----- Dataset excerpts

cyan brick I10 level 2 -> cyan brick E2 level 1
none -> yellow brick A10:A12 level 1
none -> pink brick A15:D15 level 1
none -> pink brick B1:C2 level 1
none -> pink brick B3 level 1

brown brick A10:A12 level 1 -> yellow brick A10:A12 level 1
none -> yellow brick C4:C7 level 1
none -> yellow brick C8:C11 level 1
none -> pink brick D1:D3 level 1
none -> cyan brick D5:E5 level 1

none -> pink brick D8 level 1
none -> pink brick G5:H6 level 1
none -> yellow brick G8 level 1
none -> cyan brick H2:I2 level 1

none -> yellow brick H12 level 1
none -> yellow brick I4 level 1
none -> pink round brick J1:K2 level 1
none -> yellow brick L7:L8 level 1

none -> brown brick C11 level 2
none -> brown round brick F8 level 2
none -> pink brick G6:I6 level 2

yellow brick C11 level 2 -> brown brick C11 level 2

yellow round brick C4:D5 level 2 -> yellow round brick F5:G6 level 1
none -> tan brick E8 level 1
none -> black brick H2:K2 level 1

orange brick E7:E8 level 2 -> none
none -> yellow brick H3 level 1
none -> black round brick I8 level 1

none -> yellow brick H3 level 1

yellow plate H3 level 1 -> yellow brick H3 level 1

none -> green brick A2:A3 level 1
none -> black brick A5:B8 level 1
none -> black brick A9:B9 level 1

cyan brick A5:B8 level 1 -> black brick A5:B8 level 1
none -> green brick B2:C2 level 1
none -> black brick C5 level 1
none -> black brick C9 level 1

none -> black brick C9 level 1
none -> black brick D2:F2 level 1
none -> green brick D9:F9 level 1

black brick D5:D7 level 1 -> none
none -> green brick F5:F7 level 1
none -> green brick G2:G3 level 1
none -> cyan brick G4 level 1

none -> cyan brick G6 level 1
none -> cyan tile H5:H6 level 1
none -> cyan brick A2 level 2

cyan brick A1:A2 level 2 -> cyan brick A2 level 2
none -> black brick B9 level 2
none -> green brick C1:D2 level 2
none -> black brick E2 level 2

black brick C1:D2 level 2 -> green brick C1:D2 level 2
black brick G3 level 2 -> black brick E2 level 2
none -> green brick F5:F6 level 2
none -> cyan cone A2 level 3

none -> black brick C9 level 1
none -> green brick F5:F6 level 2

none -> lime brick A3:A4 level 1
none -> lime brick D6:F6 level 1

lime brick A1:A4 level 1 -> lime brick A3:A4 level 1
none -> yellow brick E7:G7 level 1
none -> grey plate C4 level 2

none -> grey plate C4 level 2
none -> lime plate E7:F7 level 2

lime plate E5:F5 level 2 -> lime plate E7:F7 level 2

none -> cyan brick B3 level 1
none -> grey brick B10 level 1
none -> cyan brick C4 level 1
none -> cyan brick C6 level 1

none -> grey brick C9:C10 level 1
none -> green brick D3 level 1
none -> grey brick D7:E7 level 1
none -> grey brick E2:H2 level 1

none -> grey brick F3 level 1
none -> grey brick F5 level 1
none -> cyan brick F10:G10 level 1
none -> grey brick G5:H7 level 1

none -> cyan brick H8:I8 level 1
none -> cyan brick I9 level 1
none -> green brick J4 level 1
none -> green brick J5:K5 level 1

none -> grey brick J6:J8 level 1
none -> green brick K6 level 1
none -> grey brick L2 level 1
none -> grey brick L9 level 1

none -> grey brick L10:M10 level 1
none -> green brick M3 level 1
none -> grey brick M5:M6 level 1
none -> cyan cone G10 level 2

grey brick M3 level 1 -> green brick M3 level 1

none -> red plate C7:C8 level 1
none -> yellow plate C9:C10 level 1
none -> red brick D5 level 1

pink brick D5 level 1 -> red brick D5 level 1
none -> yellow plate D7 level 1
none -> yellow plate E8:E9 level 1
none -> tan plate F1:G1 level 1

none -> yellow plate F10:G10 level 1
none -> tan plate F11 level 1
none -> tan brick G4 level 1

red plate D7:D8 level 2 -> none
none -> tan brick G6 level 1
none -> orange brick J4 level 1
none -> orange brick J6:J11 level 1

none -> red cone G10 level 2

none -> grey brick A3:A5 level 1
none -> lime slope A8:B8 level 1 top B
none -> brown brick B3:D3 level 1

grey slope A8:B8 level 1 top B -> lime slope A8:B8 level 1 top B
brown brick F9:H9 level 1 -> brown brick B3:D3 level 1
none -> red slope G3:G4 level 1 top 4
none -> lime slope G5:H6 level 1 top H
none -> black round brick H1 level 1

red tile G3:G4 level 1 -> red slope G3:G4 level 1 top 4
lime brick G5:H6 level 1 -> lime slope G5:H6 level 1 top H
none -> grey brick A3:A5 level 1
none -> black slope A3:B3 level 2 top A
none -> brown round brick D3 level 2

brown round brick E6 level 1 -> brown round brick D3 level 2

----------

Work order - Identify how many lines in the entries above include the string "lime", then state that number alone.

Solution for this exercise - 9